WHAT YOU SHOULD DO:
Would you output, exactly as written, the line with "camera: 55 degrees left, 10 degrees up" and all lines after it to the end of the data below, and no others?

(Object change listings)

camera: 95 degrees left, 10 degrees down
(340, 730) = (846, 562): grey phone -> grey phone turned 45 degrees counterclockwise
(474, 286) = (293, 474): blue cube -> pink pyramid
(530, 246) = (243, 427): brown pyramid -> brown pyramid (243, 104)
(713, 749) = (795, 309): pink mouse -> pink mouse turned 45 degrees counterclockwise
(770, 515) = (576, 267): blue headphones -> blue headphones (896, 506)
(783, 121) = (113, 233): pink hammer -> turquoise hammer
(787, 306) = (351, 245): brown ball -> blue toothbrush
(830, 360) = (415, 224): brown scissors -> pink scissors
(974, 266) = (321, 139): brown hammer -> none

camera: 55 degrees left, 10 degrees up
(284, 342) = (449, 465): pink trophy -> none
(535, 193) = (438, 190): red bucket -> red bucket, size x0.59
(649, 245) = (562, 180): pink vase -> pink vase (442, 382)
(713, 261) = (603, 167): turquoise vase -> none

RESPONSE AREA:
camera: 55 degrees left, 10 degrees up
(284, 342) = (449, 465): pink trophy -> none
(535, 193) = (438, 190): red bucket -> red bucket, size x0.59
(649, 245) = (562, 180): pink vase -> pink vase (442, 382)
(713, 261) = (603, 167): turquoise vase -> none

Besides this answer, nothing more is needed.